§ PROBLEM TO SOLVE: Every line in the data below that holds "yellow" should be found and copied.

§ INPUT DATA:
--------------------

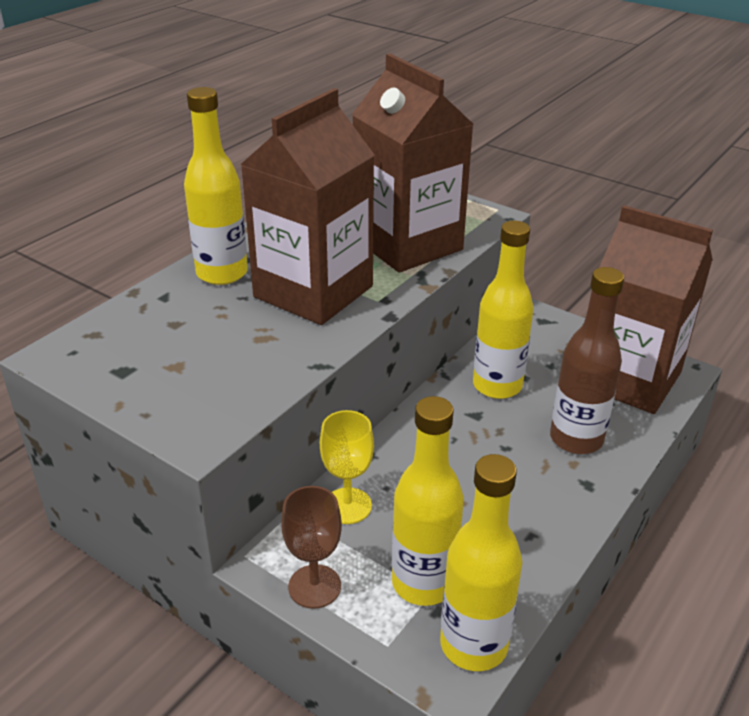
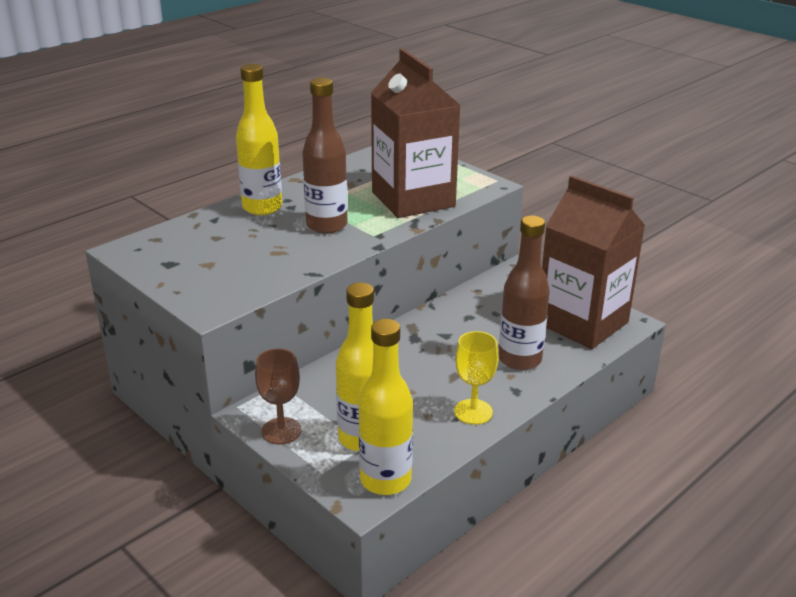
camera: 10 degrees right, 5 degrees down
(313, 291) = (326, 225): brown carton -> brown bottle
(347, 506) = (323, 384): yellow goblet -> yellow goblet (473, 412)
(497, 386) = (470, 317): yellow bottle -> none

--------------------

§ RESULT:
(347, 506) = (323, 384): yellow goblet -> yellow goblet (473, 412)
(497, 386) = (470, 317): yellow bottle -> none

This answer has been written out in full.